Work order
Of the lines below, copy those that hold the word "degrees".

[Start of section]

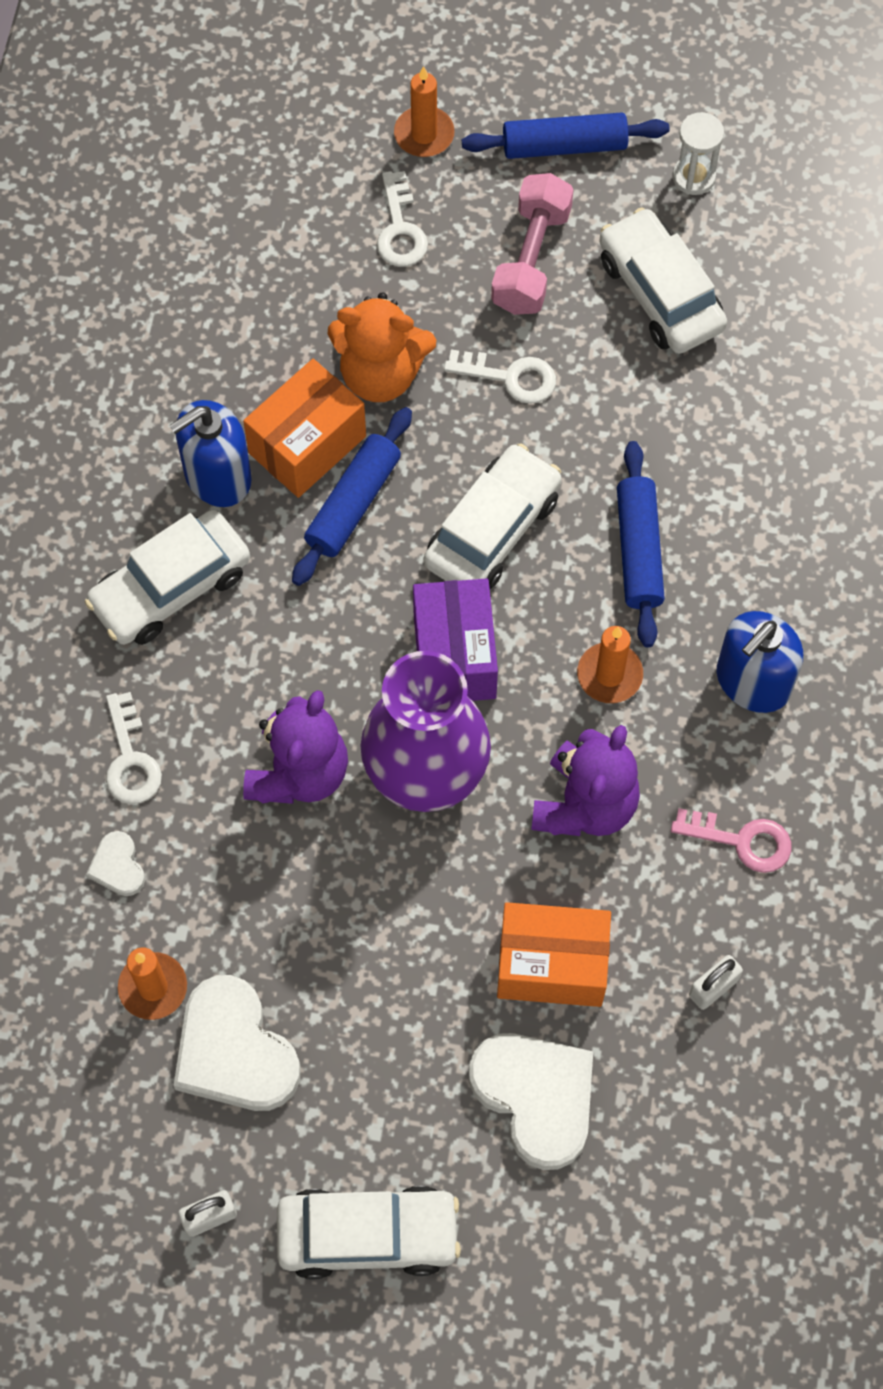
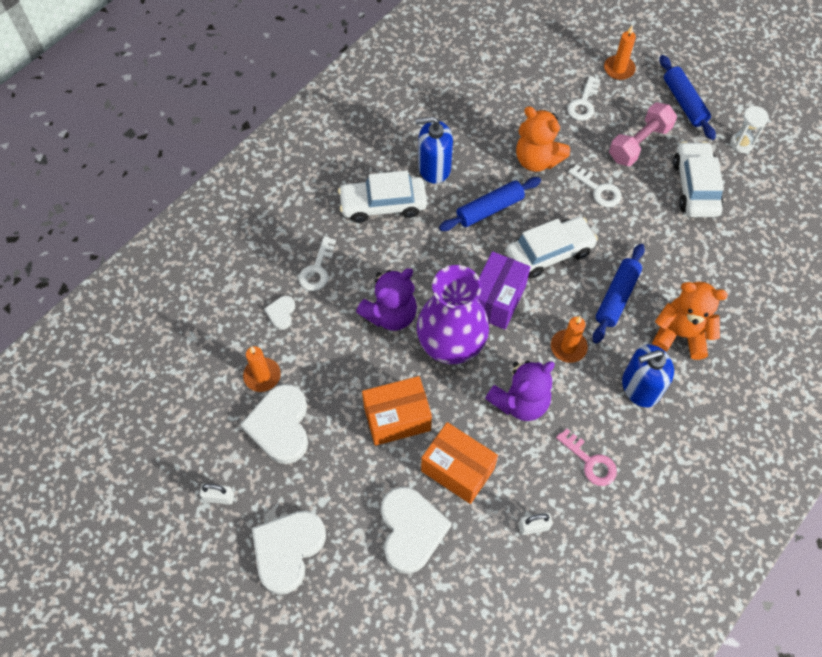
camera: 30 degrees right, 5 degrees down
(307, 444) = (484, 174): orange box -> orange box (397, 418)
(368, 1234) = (288, 550): white car -> white heart
(564, 145) = (684, 102): blue rolling pin -> blue rolling pin turned 45 degrees clockwise
(767, 561) = (680, 334): none -> orange teddy bear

[End of section]

Solution for this problem
camera: 30 degrees right, 5 degrees down
(564, 145) = (684, 102): blue rolling pin -> blue rolling pin turned 45 degrees clockwise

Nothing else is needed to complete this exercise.